* [Task prompt] Pull out each line of the records holding the string "venakisux".

* [Recorded data]
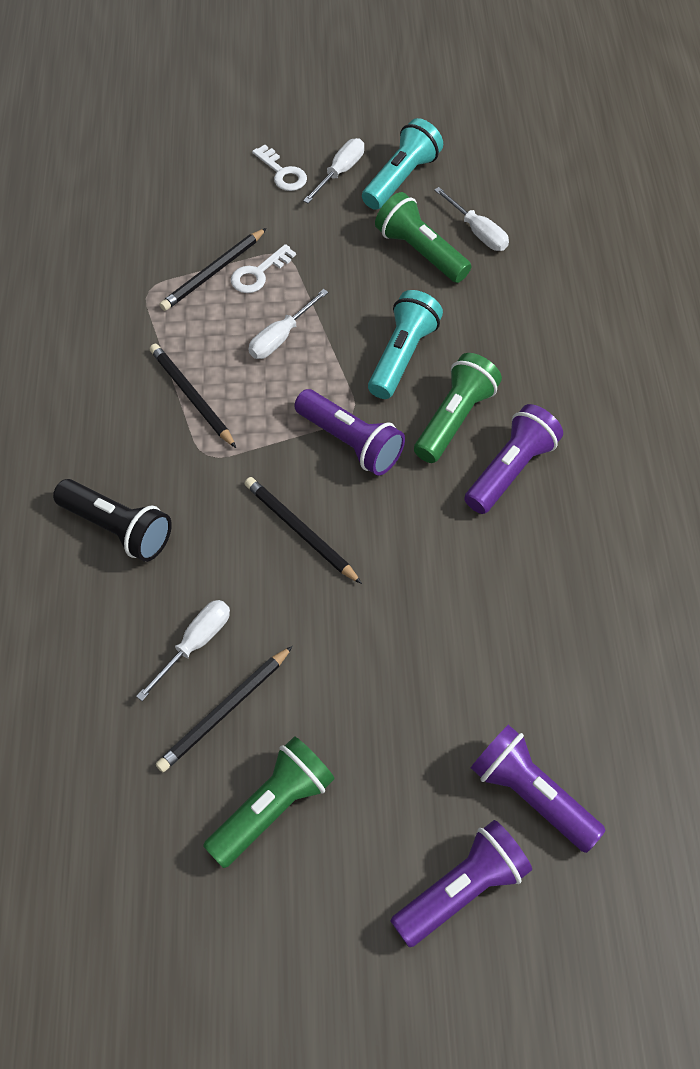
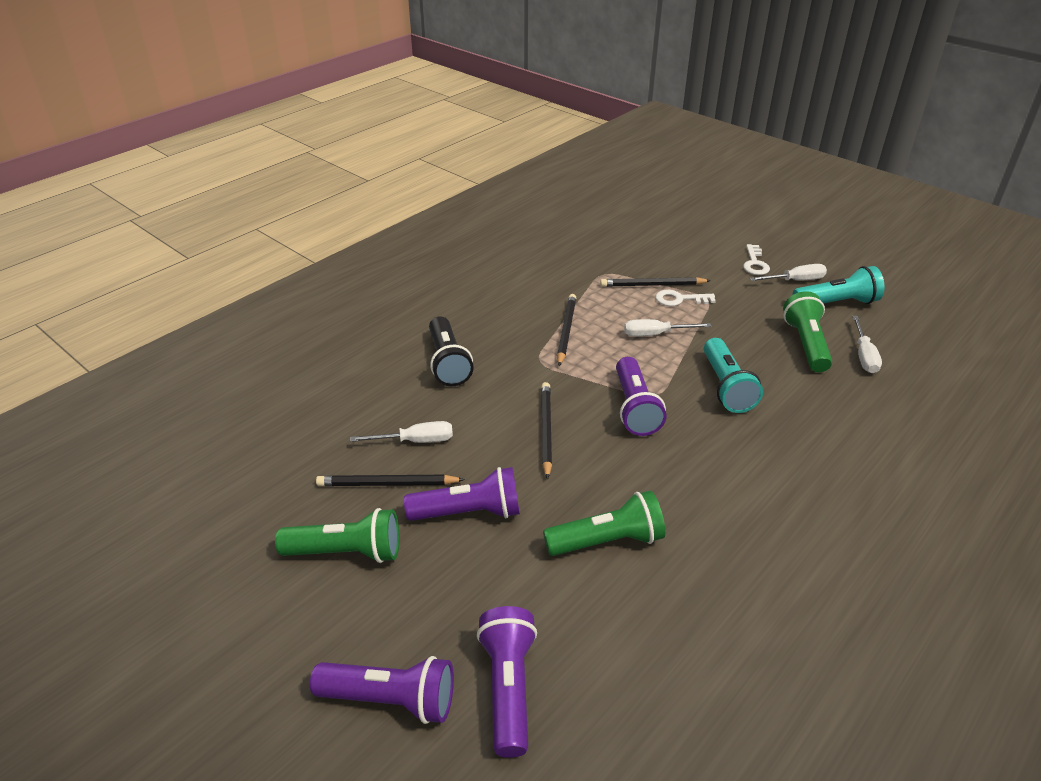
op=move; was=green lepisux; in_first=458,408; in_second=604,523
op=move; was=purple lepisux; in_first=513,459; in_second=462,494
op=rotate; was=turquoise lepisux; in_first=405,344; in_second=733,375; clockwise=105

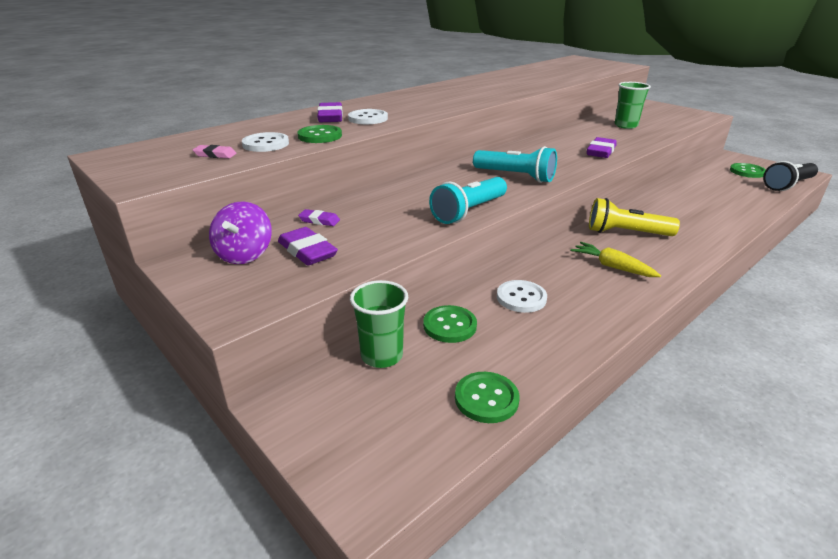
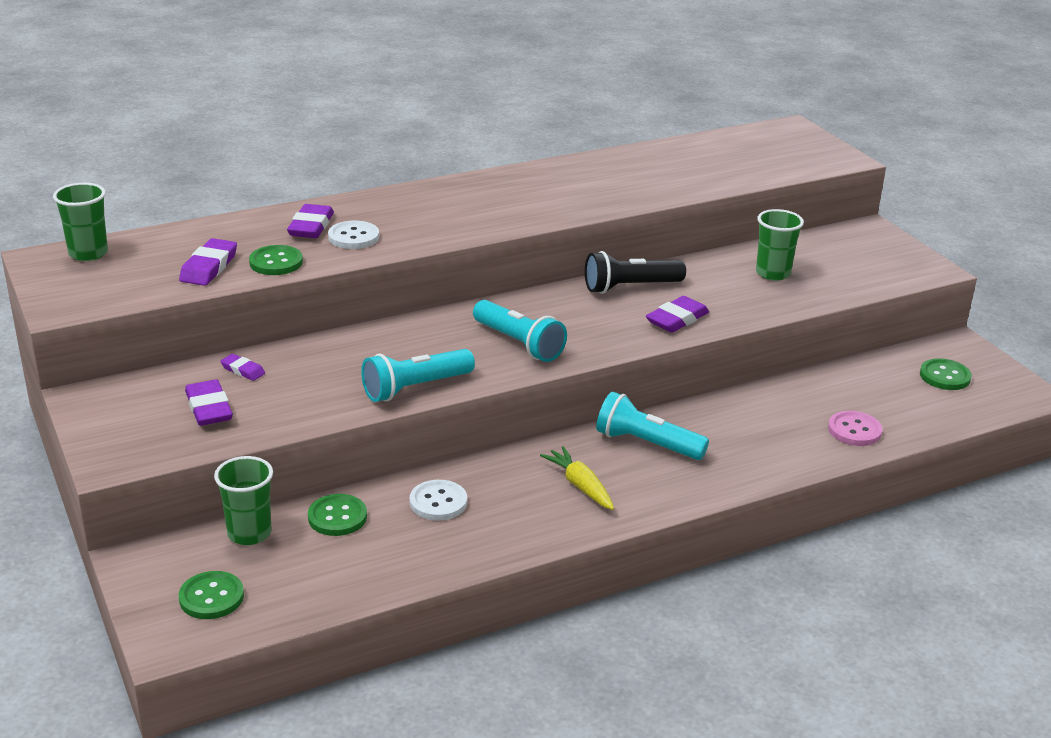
op=delete; was=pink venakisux; in_first=214,151
op=delete; was=purple letivon; in_first=240,232
op=insert; now=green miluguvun; in_second=80,222
op=insert; now=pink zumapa; in_second=855,428
op=move; was=green zumapa; in_first=487,397; in_second=211,595
op=move; was=black lepisux; in_first=790,176; in_second=635,272
op=replace; was=white zumapa; now=purple venakisux; in_first=265,142; in_second=208,262
op=recolor; was=yellow lepisux; now=turquoise lepisux; in_first=634,217; in_second=652,425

* [The completed task]
op=delete; was=pink venakisux; in_first=214,151
op=replace; was=white zumapa; now=purple venakisux; in_first=265,142; in_second=208,262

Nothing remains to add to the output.